* [What you need to do]: Tally the lines containing "light" in this data. Respond with the tally alone.

* [Supplied information]:

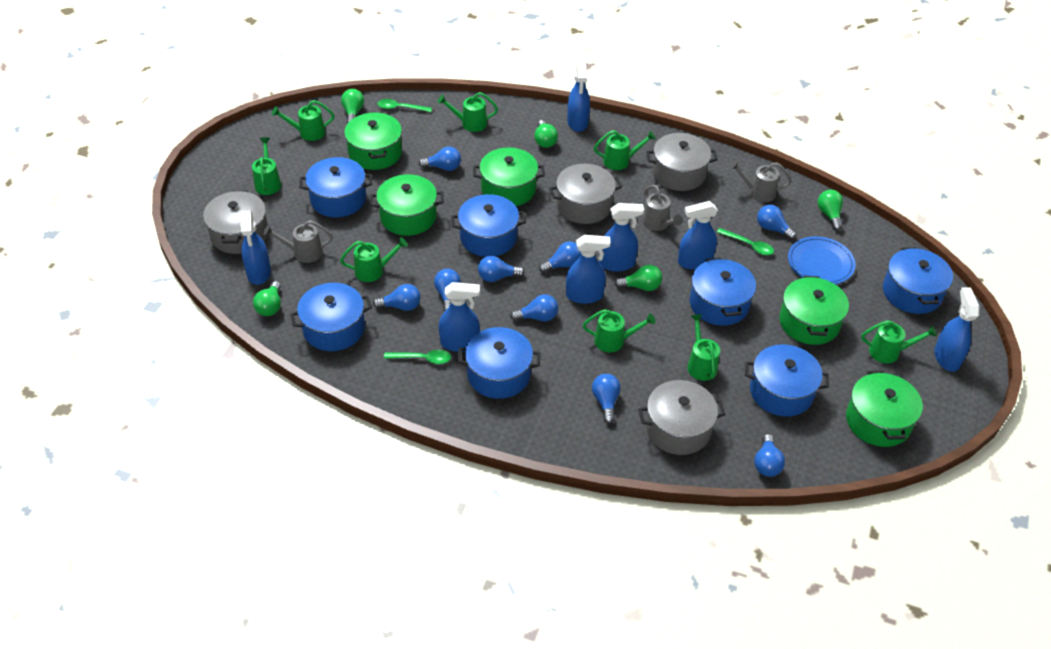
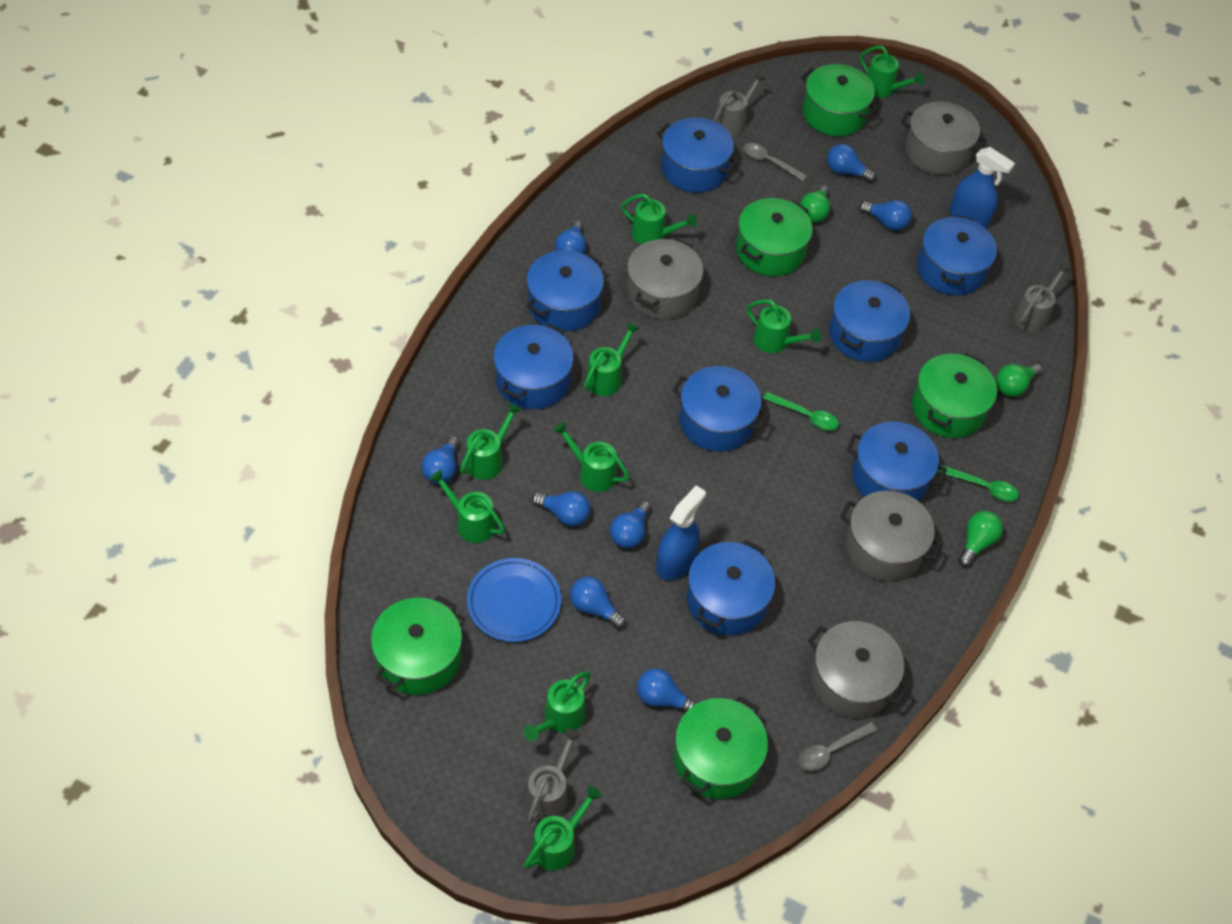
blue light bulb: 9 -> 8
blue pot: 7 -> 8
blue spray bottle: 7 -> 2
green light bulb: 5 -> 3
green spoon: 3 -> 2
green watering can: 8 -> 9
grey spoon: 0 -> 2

* [Your solution]: 2